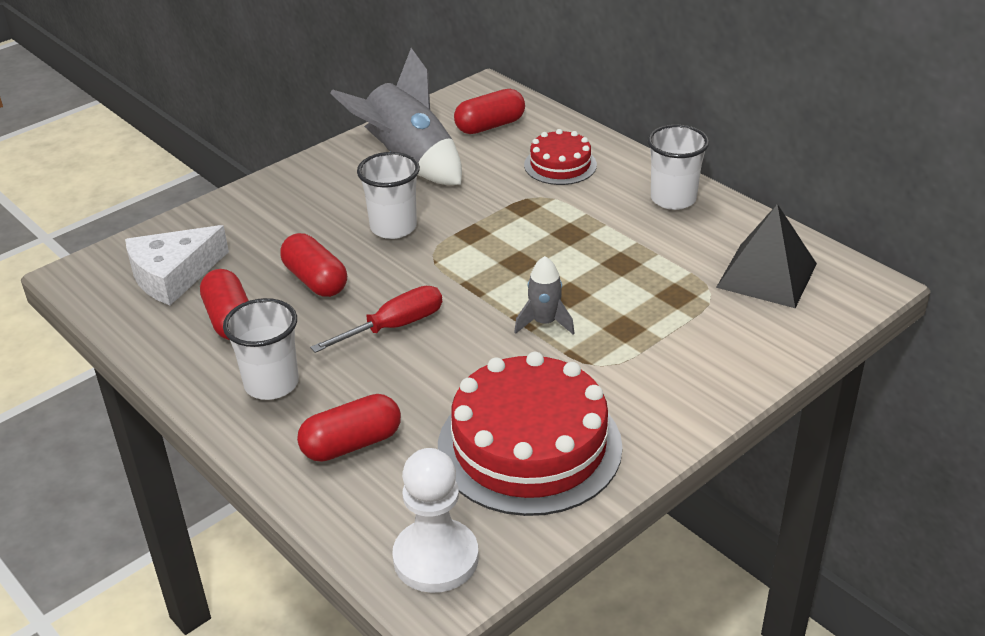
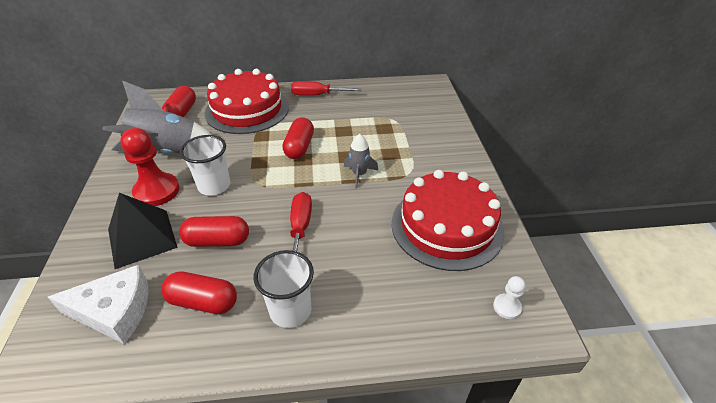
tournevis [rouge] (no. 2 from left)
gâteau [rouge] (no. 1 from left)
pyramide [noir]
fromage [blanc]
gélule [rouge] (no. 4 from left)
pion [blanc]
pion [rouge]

+ + + + +

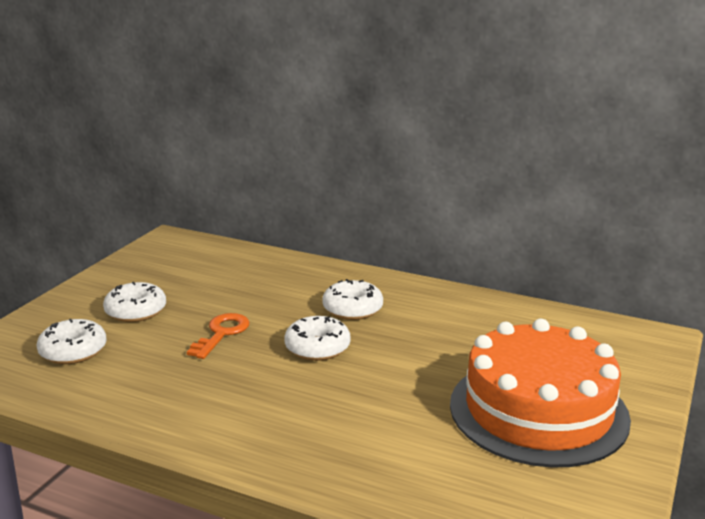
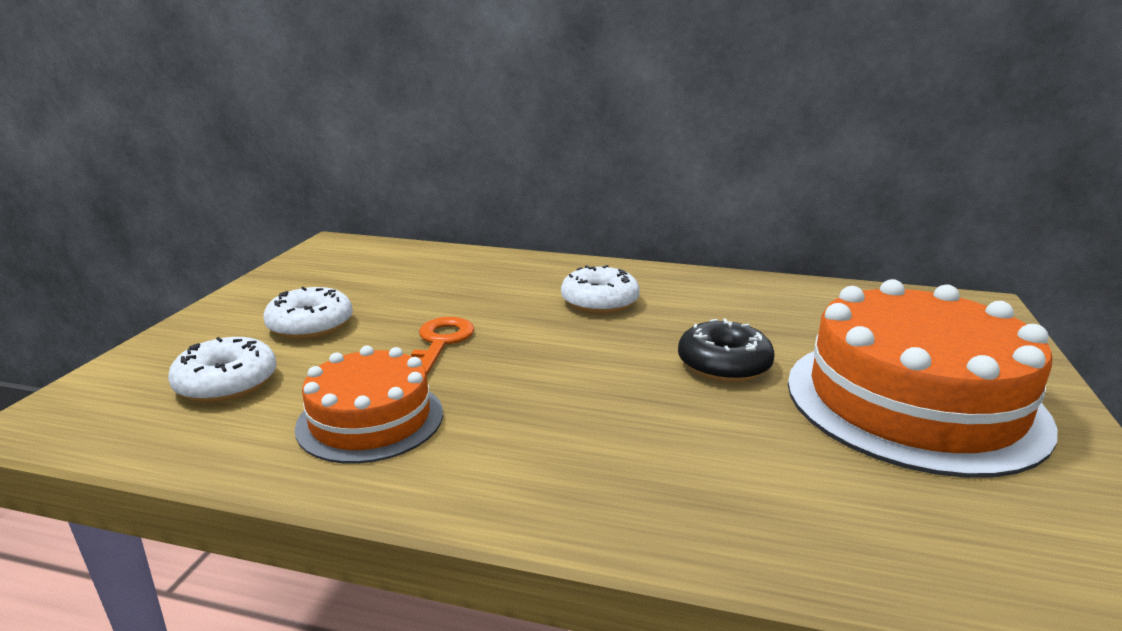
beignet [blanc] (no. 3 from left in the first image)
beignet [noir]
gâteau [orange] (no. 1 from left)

+ + + + +

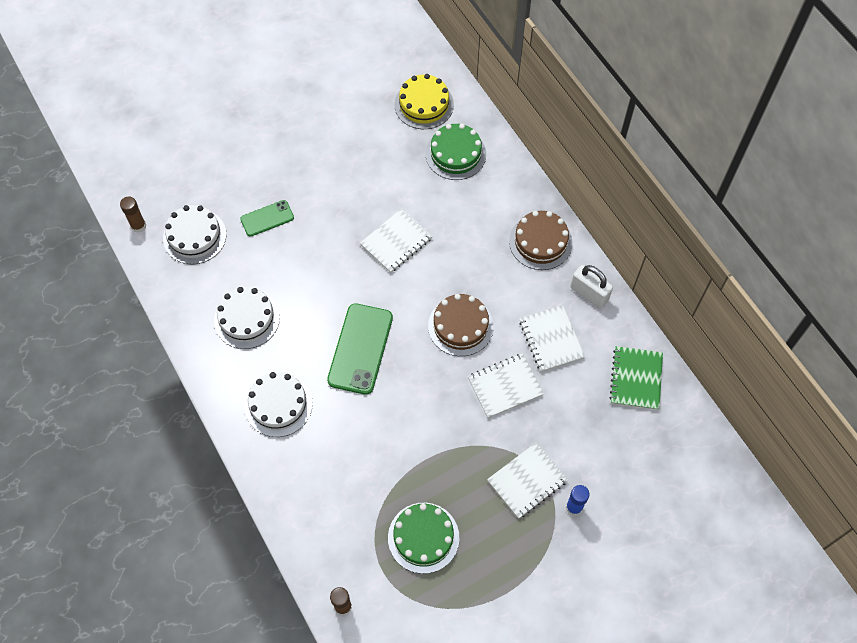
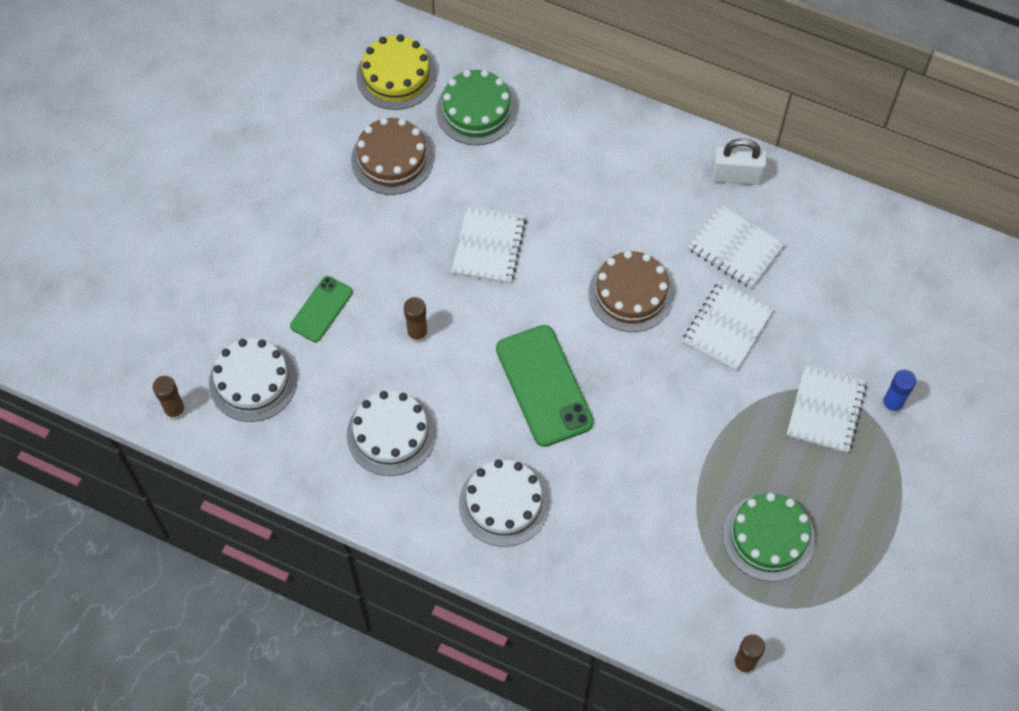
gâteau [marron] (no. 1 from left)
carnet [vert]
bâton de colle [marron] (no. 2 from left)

+ + + + +

YOUR TASK
Please give back exactly the lines of this listing beginning at the line with "tournevis [rouge] (no. 2 from left)" and ending with the line with "pion [rouge]", both included, and nothing else.

TASK ANSWER
tournevis [rouge] (no. 2 from left)
gâteau [rouge] (no. 1 from left)
pyramide [noir]
fromage [blanc]
gélule [rouge] (no. 4 from left)
pion [blanc]
pion [rouge]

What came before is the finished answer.